## What needs to be done
Each line of the data is to be output verbatim, with the images removed.

Top of Raw data

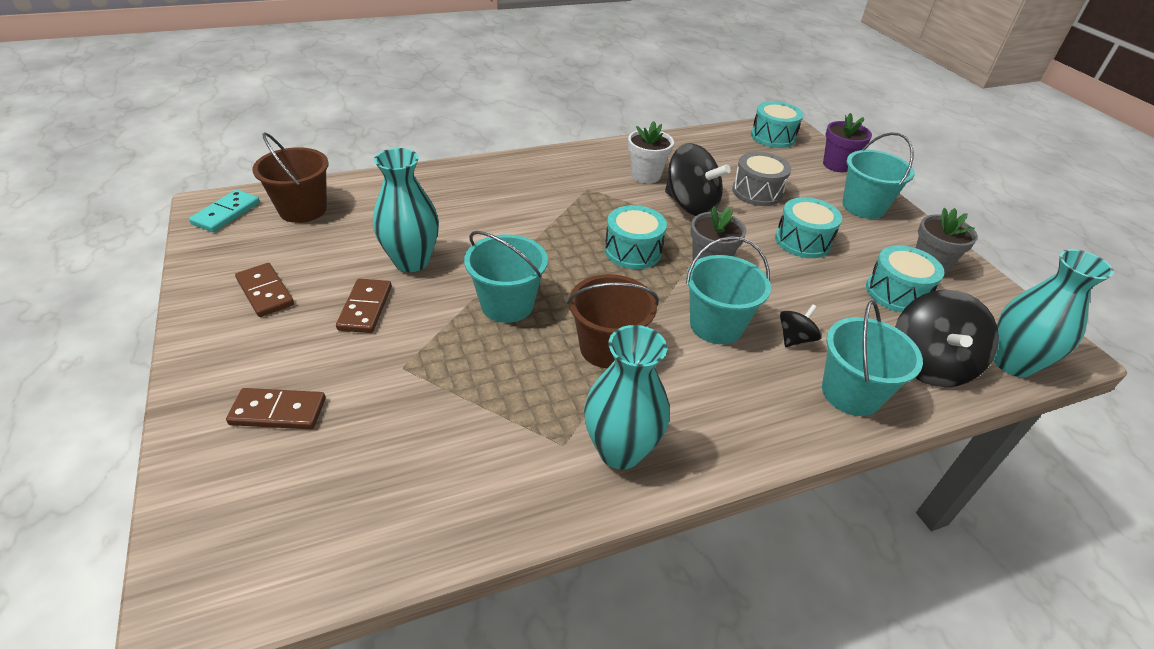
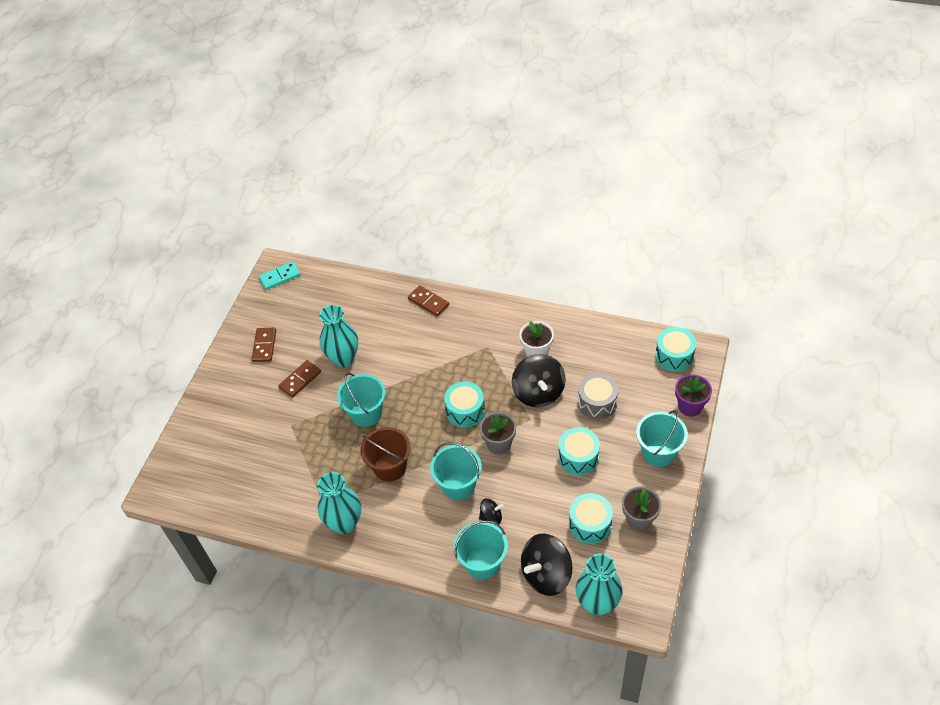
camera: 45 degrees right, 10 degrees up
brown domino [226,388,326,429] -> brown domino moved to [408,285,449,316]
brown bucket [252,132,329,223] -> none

Bottom of Raw data

## Reply to the exercise
camera: 45 degrees right, 10 degrees up
brown domino [226,388,326,429] -> brown domino moved to [408,285,449,316]
brown bucket [252,132,329,223] -> none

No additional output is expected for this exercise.